(Spatial data with pictures)

•••

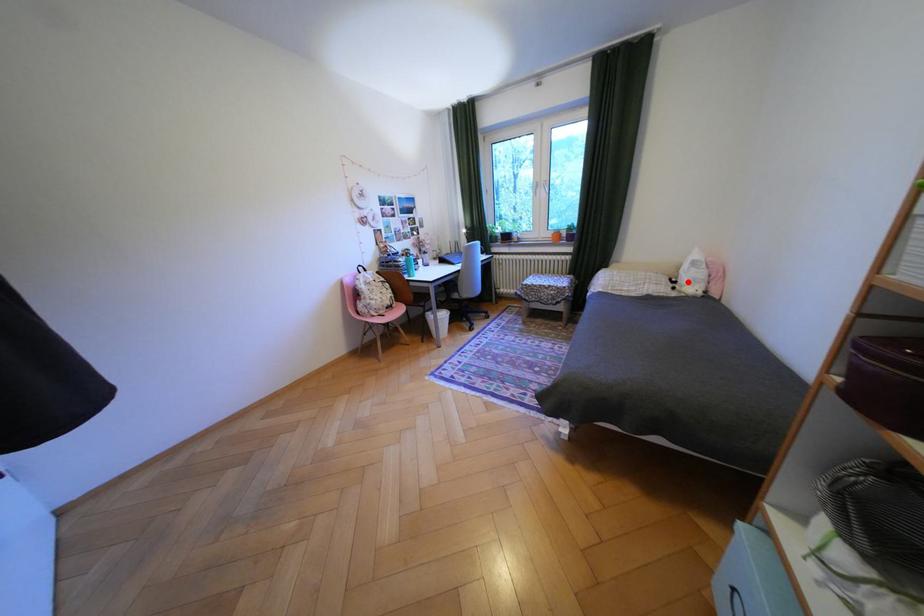
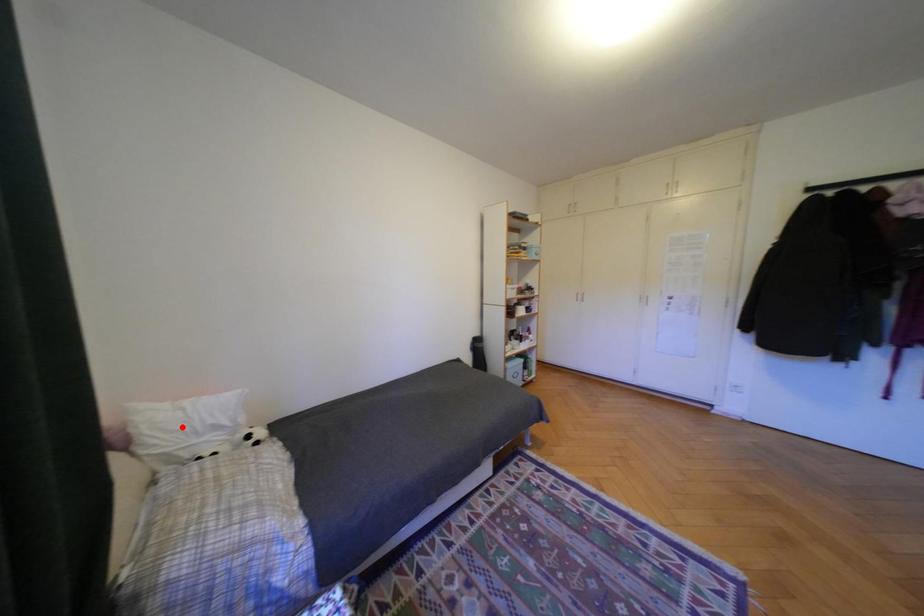
I am providing you with two images of the same scene from different viewpoints. A red point is marked on the first image and another point is marked on the second image. Are the points marked in image1 and image2 representing the same 3D position?

No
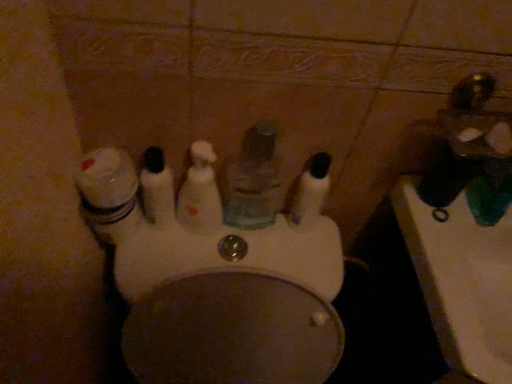
Question: Considering their positions, is white glossy jar at left located in front of or behind translucent plastic mouthwash at center, which is counted as the third mouthwash, starting from the left?

Choices:
 (A) front
 (B) behind

Answer: (A)

Question: From their relative heights in the image, would you say white glossy jar at left is taller or shorter than translucent plastic mouthwash at center, which is counted as the third mouthwash, starting from the left?

Choices:
 (A) tall
 (B) short

Answer: (B)

Question: Based on their relative distances, which object is farther from the white glossy toilet at center?

Choices:
 (A) white glossy jar at left
 (B) gold metallic faucet at upper right
 (C) translucent plastic mouthwash at center, which is counted as the third mouthwash, starting from the left
 (D) translucent plastic mouthwash at center, which is the second mouthwash in left-to-right order
 (E) translucent plastic mouthwash at center, acting as the fourth mouthwash starting from the left

Answer: (B)

Question: Which is farther from the gold metallic faucet at upper right?

Choices:
 (A) translucent plastic mouthwash at center, which appears as the 2th mouthwash when viewed from the right
 (B) white glossy toilet at center
 (C) translucent plastic mouthwash at center, acting as the fourth mouthwash starting from the left
 (D) translucent plastic mouthwash at center, marked as the 1th mouthwash in a left-to-right arrangement
 (E) translucent plastic mouthwash at center, which is the second mouthwash in left-to-right order

Answer: (D)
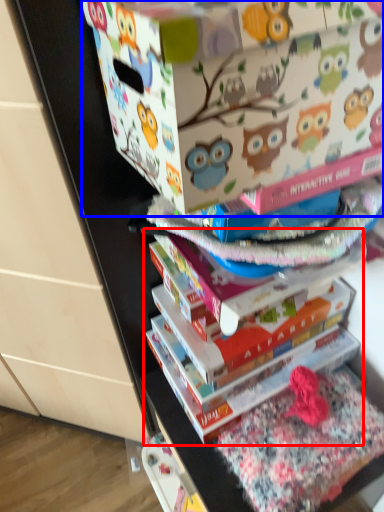
Question: Which object appears closest to the camera in this image, book (highlighted by a red box) or cardboard box (highlighted by a blue box)?

Choices:
 (A) book
 (B) cardboard box

Answer: (B)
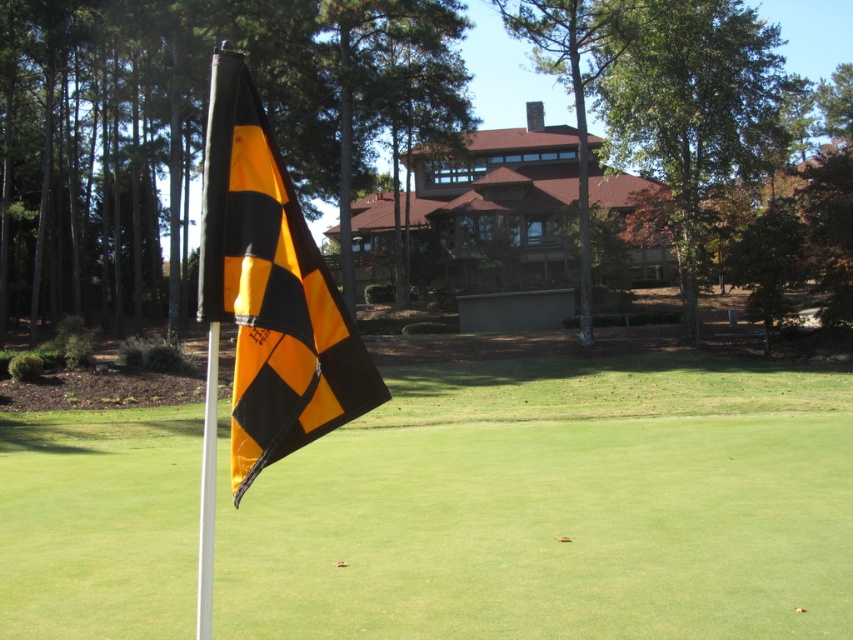
Is matte plastic flag at center further to the viewer compared to white metallic pole at center?

Yes, it is.

Looking at this image, is matte plastic flag at center bigger than white metallic pole at center?

No, matte plastic flag at center is not bigger than white metallic pole at center.

The width and height of the screenshot is (853, 640). What are the coordinates of `matte plastic flag at center` in the screenshot? It's located at (555, 508).

Does matte plastic flag at center lie in front of black/yellow checkered flag at center?

No, matte plastic flag at center is behind black/yellow checkered flag at center.

Image resolution: width=853 pixels, height=640 pixels. What are the coordinates of `matte plastic flag at center` in the screenshot? It's located at (555, 508).

Does black/yellow checkered flag at center appear on the left side of white metallic pole at center?

In fact, black/yellow checkered flag at center is to the right of white metallic pole at center.

Which is behind, point (231, 449) or point (202, 486)?

The point (231, 449) is more distant.

Does point (281, 275) lie behind point (206, 492)?

That is True.

I want to click on black/yellow checkered flag at center, so coord(270,291).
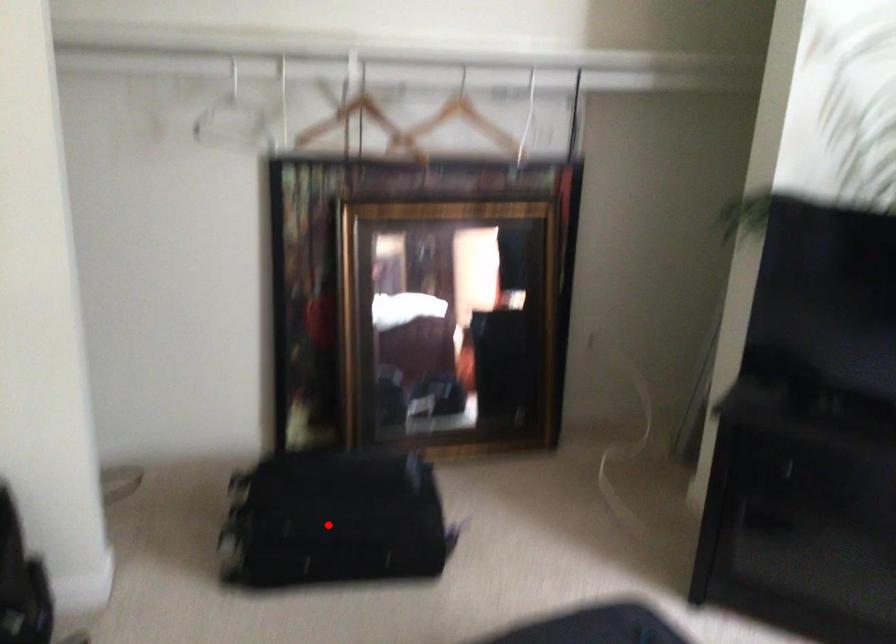
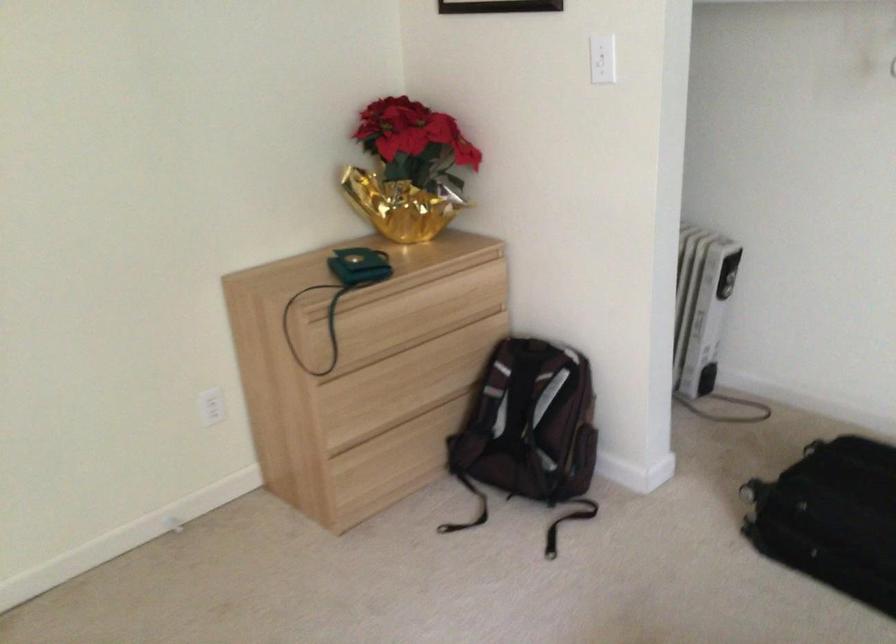
Question: A red point is marked in image1. In image2, is the corresponding 3D point closer to the camera or farther? Reply with the corresponding letter.

Choices:
 (A) The corresponding 3D point is closer.
 (B) The corresponding 3D point is farther.

Answer: (A)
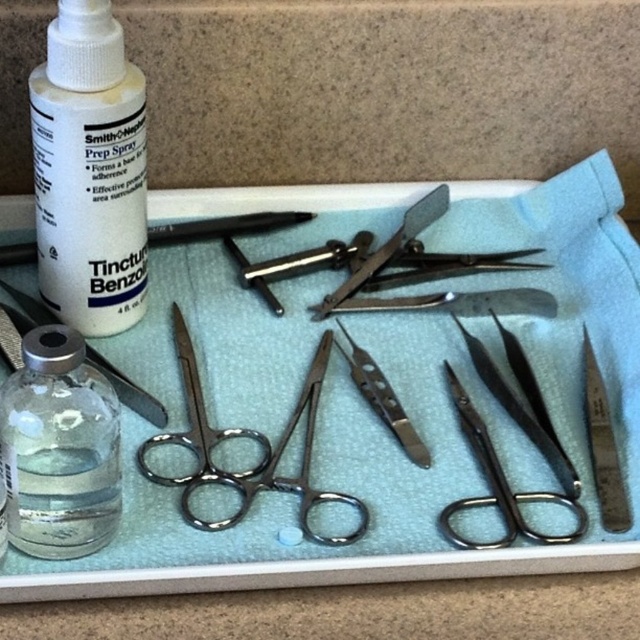
Is point (80, 65) positioned in front of point (278, 451)?

Yes, it is.

Is point (48, 241) less distant than point (365, 524)?

No.

Where is `white plastic bottle at upper left`? white plastic bottle at upper left is located at coordinates (90, 172).

Is point (102, 60) closer to camera compared to point (474, 432)?

That is True.

The width and height of the screenshot is (640, 640). I want to click on white plastic bottle at upper left, so click(90, 172).

Where is `white plastic bottle at upper left`? white plastic bottle at upper left is located at coordinates (90, 172).

Which of these two, polished silver scissors at lower right or polished metal scissors at center, stands taller?

polished metal scissors at center

Who is lower down, polished silver scissors at lower right or polished metal scissors at center?

polished silver scissors at lower right

Which is behind, point (548, 493) or point (330, 294)?

The point (330, 294) is behind.

Find the location of a particular element. This screenshot has width=640, height=640. polished silver scissors at lower right is located at coordinates (497, 484).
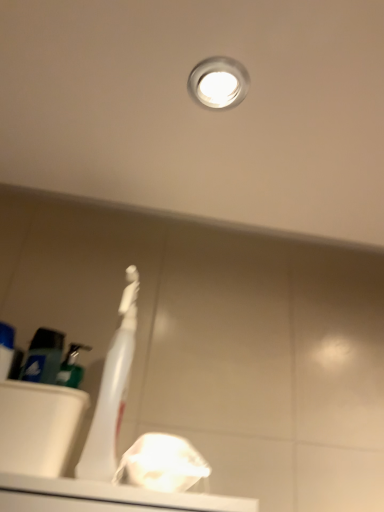
Question: Could you tell me if white glossy droplight at upper center is turned towards white plastic sink at lower left?

Choices:
 (A) no
 (B) yes

Answer: (A)

Question: Does white glossy droplight at upper center have a larger size compared to white plastic sink at lower left?

Choices:
 (A) yes
 (B) no

Answer: (B)

Question: Can you confirm if white glossy droplight at upper center is wider than white plastic sink at lower left?

Choices:
 (A) no
 (B) yes

Answer: (B)

Question: Is white glossy droplight at upper center to the right of white plastic sink at lower left from the viewer's perspective?

Choices:
 (A) no
 (B) yes

Answer: (B)

Question: Would you say white glossy droplight at upper center is outside white plastic sink at lower left?

Choices:
 (A) yes
 (B) no

Answer: (A)

Question: Is white glossy droplight at upper center spatially inside blue matte toothpaste tube at left, or outside of it?

Choices:
 (A) inside
 (B) outside

Answer: (B)

Question: In terms of height, does white glossy droplight at upper center look taller or shorter compared to blue matte toothpaste tube at left?

Choices:
 (A) tall
 (B) short

Answer: (B)

Question: From the image's perspective, is white glossy droplight at upper center located above or below blue matte toothpaste tube at left?

Choices:
 (A) above
 (B) below

Answer: (A)

Question: Considering their positions, is white glossy droplight at upper center located in front of or behind blue matte toothpaste tube at left?

Choices:
 (A) behind
 (B) front

Answer: (B)

Question: Is white plastic toothbrush at center to the left or to the right of blue matte toothpaste tube at left in the image?

Choices:
 (A) left
 (B) right

Answer: (B)

Question: From the image's perspective, is white plastic toothbrush at center located above or below blue matte toothpaste tube at left?

Choices:
 (A) below
 (B) above

Answer: (B)

Question: Is point (119, 406) positioned closer to the camera than point (3, 337)?

Choices:
 (A) closer
 (B) farther

Answer: (B)

Question: Which is correct: white plastic toothbrush at center is inside blue matte toothpaste tube at left, or outside of it?

Choices:
 (A) outside
 (B) inside

Answer: (A)

Question: From the image's perspective, is white plastic toothbrush at center above or below white glossy droplight at upper center?

Choices:
 (A) below
 (B) above

Answer: (A)

Question: Is white plastic toothbrush at center taller or shorter than white glossy droplight at upper center?

Choices:
 (A) short
 (B) tall

Answer: (B)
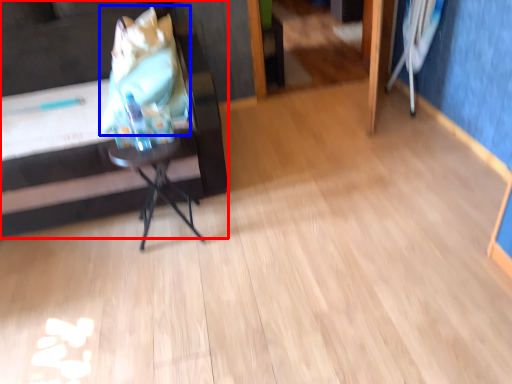
Question: Which point is closer to the camera, furniture (highlighted by a red box) or grocery bag (highlighted by a blue box)?

Choices:
 (A) furniture
 (B) grocery bag

Answer: (A)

•••

Write out the listing again with every instance of "Choices" swapped for "Options" and everything else left as it is. Omit the pictures from your answer.

I am providing you with two images of the same scene from different viewpoints. A red point is marked on the first image and another point is marked on the second image. Are the points marked in image1 and image2 representing the same 3D position?

No
Question: Considering their positions, is white glossy jar at left located in front of or behind translucent plastic mouthwash at center, which is counted as the third mouthwash, starting from the left?

Options:
 (A) front
 (B) behind

Answer: (A)

Question: From their relative heights in the image, would you say white glossy jar at left is taller or shorter than translucent plastic mouthwash at center, which is counted as the third mouthwash, starting from the left?

Options:
 (A) tall
 (B) short

Answer: (B)

Question: Based on their relative distances, which object is farther from the white glossy toilet at center?

Options:
 (A) white glossy jar at left
 (B) gold metallic faucet at upper right
 (C) translucent plastic mouthwash at center, which is counted as the third mouthwash, starting from the left
 (D) translucent plastic mouthwash at center, which is the second mouthwash in left-to-right order
 (E) translucent plastic mouthwash at center, acting as the fourth mouthwash starting from the left

Answer: (B)

Question: Which is farther from the gold metallic faucet at upper right?

Options:
 (A) translucent plastic mouthwash at center, which appears as the 2th mouthwash when viewed from the right
 (B) white glossy toilet at center
 (C) translucent plastic mouthwash at center, acting as the fourth mouthwash starting from the left
 (D) translucent plastic mouthwash at center, marked as the 1th mouthwash in a left-to-right arrangement
 (E) translucent plastic mouthwash at center, which is the second mouthwash in left-to-right order

Answer: (D)
Question: Which object appears closest to the camera in this image, book (highlighted by a red box) or cardboard box (highlighted by a blue box)?

Options:
 (A) book
 (B) cardboard box

Answer: (B)
Is matte plastic flag at center further to the viewer compared to white metallic pole at center?

Yes, it is.

Looking at this image, is matte plastic flag at center bigger than white metallic pole at center?

No, matte plastic flag at center is not bigger than white metallic pole at center.

The width and height of the screenshot is (853, 640). What are the coordinates of `matte plastic flag at center` in the screenshot? It's located at (555, 508).

Does matte plastic flag at center lie in front of black/yellow checkered flag at center?

No, matte plastic flag at center is behind black/yellow checkered flag at center.

Image resolution: width=853 pixels, height=640 pixels. What are the coordinates of `matte plastic flag at center` in the screenshot? It's located at (555, 508).

Does black/yellow checkered flag at center appear on the left side of white metallic pole at center?

In fact, black/yellow checkered flag at center is to the right of white metallic pole at center.

Which is behind, point (231, 449) or point (202, 486)?

The point (231, 449) is more distant.

Does point (281, 275) lie behind point (206, 492)?

That is True.

I want to click on black/yellow checkered flag at center, so coord(270,291).
Question: A red point is marked in image1. In image2, is the corresponding 3D point closer to the camera or farther? Reply with the corresponding letter.

Options:
 (A) The corresponding 3D point is closer.
 (B) The corresponding 3D point is farther.

Answer: (A)
Is point (80, 65) positioned in front of point (278, 451)?

Yes, it is.

Is point (48, 241) less distant than point (365, 524)?

No.

Where is `white plastic bottle at upper left`? white plastic bottle at upper left is located at coordinates (90, 172).

Is point (102, 60) closer to camera compared to point (474, 432)?

That is True.

The width and height of the screenshot is (640, 640). I want to click on white plastic bottle at upper left, so click(90, 172).

Where is `white plastic bottle at upper left`? white plastic bottle at upper left is located at coordinates (90, 172).

Which of these two, polished silver scissors at lower right or polished metal scissors at center, stands taller?

polished metal scissors at center

Who is lower down, polished silver scissors at lower right or polished metal scissors at center?

polished silver scissors at lower right

Which is behind, point (548, 493) or point (330, 294)?

The point (330, 294) is behind.

Find the location of a particular element. This screenshot has width=640, height=640. polished silver scissors at lower right is located at coordinates (497, 484).
Question: Could you tell me if white glossy droplight at upper center is turned towards white plastic sink at lower left?

Options:
 (A) no
 (B) yes

Answer: (A)

Question: Does white glossy droplight at upper center have a larger size compared to white plastic sink at lower left?

Options:
 (A) yes
 (B) no

Answer: (B)

Question: Can you confirm if white glossy droplight at upper center is wider than white plastic sink at lower left?

Options:
 (A) no
 (B) yes

Answer: (B)

Question: Is white glossy droplight at upper center to the right of white plastic sink at lower left from the viewer's perspective?

Options:
 (A) no
 (B) yes

Answer: (B)

Question: Would you say white glossy droplight at upper center is outside white plastic sink at lower left?

Options:
 (A) yes
 (B) no

Answer: (A)

Question: Is white glossy droplight at upper center spatially inside blue matte toothpaste tube at left, or outside of it?

Options:
 (A) inside
 (B) outside

Answer: (B)

Question: In terms of height, does white glossy droplight at upper center look taller or shorter compared to blue matte toothpaste tube at left?

Options:
 (A) tall
 (B) short

Answer: (B)

Question: From the image's perspective, is white glossy droplight at upper center located above or below blue matte toothpaste tube at left?

Options:
 (A) above
 (B) below

Answer: (A)

Question: Considering their positions, is white glossy droplight at upper center located in front of or behind blue matte toothpaste tube at left?

Options:
 (A) behind
 (B) front

Answer: (B)

Question: Is white plastic toothbrush at center to the left or to the right of blue matte toothpaste tube at left in the image?

Options:
 (A) left
 (B) right

Answer: (B)

Question: From the image's perspective, is white plastic toothbrush at center located above or below blue matte toothpaste tube at left?

Options:
 (A) below
 (B) above

Answer: (B)

Question: Is point (119, 406) positioned closer to the camera than point (3, 337)?

Options:
 (A) closer
 (B) farther

Answer: (B)

Question: Which is correct: white plastic toothbrush at center is inside blue matte toothpaste tube at left, or outside of it?

Options:
 (A) outside
 (B) inside

Answer: (A)

Question: From the image's perspective, is white plastic toothbrush at center above or below white glossy droplight at upper center?

Options:
 (A) below
 (B) above

Answer: (A)

Question: Is white plastic toothbrush at center taller or shorter than white glossy droplight at upper center?

Options:
 (A) short
 (B) tall

Answer: (B)
Question: Which point is closer to the camera, furniture (highlighted by a red box) or grocery bag (highlighted by a blue box)?

Options:
 (A) furniture
 (B) grocery bag

Answer: (A)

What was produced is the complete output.